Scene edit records

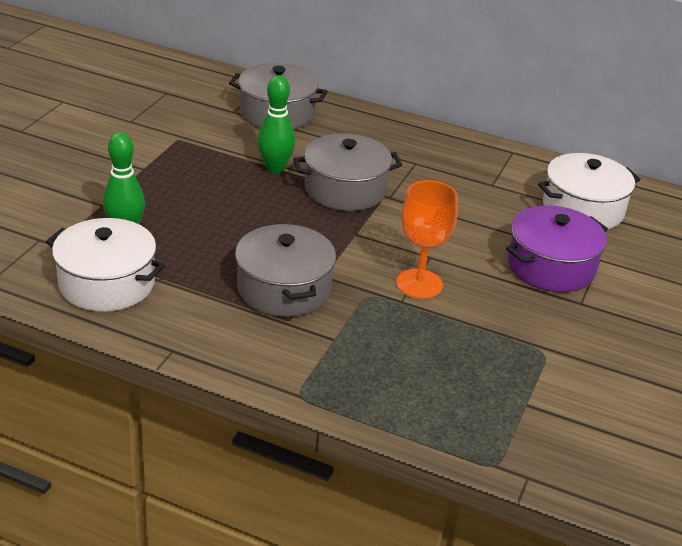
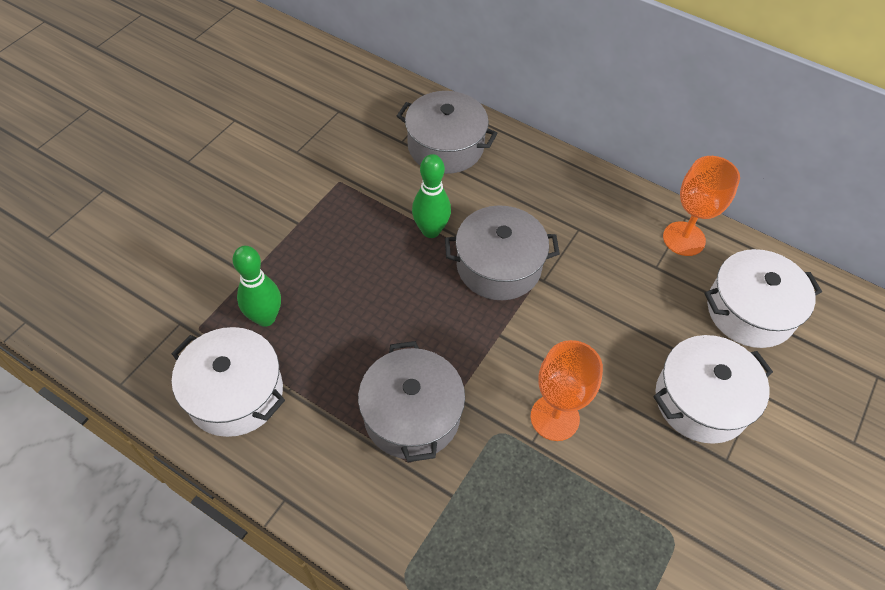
camera: 10 degrees right, 20 degrees up
(513, 166) = (684, 239): none -> orange goblet
(551, 266) = (701, 400): purple pot -> white pot

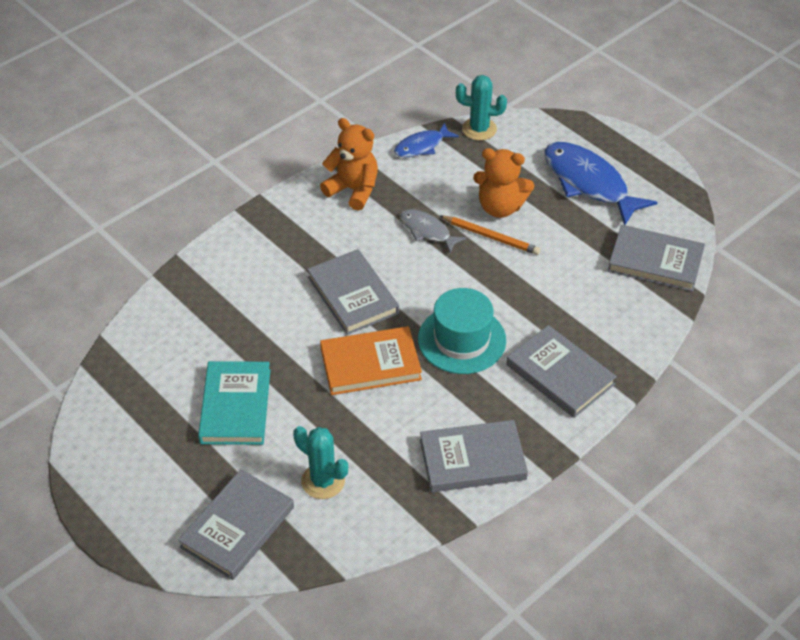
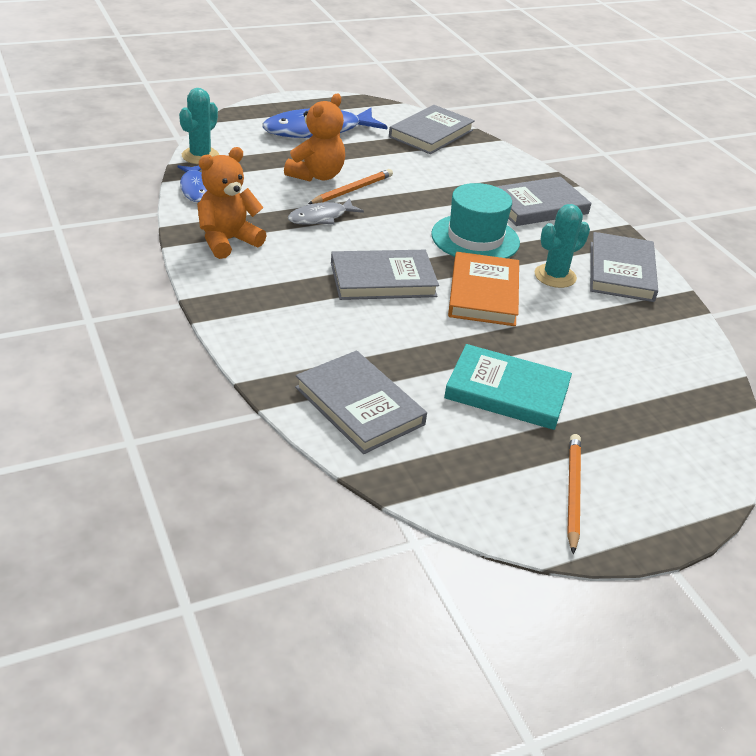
camera: 75 degrees left, 10 degrees down
(131, 466) = (573, 493): none -> orange pencil
(237, 527) = (677, 428): grey book -> grey book (359, 406)
(323, 481) = (627, 358): turquoise cactus -> turquoise cactus (555, 276)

INSTRUCTIONS TO FOLLOW: Leave out the pictures and output the rest of the records exactly.

EXERCISE RESULT:
camera: 10 degrees right, 20 degrees up
(513, 166) = (684, 239): none -> orange goblet
(551, 266) = (701, 400): purple pot -> white pot

camera: 75 degrees left, 10 degrees down
(131, 466) = (573, 493): none -> orange pencil
(237, 527) = (677, 428): grey book -> grey book (359, 406)
(323, 481) = (627, 358): turquoise cactus -> turquoise cactus (555, 276)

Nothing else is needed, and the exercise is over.